*Exercise goal*
Return, from the listing below, each line where the word "cottage" appears.

[Information supplied]

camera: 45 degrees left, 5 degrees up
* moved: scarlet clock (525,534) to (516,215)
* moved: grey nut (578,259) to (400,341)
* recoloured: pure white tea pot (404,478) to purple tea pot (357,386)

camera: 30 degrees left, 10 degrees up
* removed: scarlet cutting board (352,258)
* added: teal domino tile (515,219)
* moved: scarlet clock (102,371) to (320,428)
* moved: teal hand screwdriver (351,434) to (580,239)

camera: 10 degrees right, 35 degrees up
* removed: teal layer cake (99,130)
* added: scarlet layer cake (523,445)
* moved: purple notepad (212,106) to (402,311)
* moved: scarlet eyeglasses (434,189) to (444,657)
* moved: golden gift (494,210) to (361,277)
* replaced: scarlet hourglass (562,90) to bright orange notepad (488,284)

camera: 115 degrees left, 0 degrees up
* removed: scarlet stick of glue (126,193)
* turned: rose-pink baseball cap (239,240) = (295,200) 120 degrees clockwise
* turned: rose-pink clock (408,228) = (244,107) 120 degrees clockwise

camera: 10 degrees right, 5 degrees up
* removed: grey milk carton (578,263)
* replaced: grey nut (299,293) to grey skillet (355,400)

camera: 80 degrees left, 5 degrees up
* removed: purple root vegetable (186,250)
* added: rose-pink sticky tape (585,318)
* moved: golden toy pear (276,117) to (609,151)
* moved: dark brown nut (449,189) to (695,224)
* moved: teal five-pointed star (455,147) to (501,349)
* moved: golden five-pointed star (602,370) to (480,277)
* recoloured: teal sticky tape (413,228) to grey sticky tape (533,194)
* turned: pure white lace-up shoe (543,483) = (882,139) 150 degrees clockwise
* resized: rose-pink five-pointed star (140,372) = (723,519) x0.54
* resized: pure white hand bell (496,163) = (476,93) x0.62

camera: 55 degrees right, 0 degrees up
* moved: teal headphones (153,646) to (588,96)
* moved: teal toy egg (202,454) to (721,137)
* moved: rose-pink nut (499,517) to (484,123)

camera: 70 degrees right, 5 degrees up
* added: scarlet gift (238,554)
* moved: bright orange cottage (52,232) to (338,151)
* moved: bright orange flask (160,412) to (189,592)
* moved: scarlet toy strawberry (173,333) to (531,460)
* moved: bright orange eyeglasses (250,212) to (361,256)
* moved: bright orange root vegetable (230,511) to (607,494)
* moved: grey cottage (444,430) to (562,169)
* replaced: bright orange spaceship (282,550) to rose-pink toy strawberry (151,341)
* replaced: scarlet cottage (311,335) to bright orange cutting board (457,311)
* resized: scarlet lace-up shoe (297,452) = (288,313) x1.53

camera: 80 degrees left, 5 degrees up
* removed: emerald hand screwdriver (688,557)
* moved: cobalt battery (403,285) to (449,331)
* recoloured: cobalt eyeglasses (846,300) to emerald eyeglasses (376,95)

[/Information supplied]

*Result of the task*
* moved: bright orange cottage (52,232) to (338,151)
* moved: grey cottage (444,430) to (562,169)
* replaced: scarlet cottage (311,335) to bright orange cutting board (457,311)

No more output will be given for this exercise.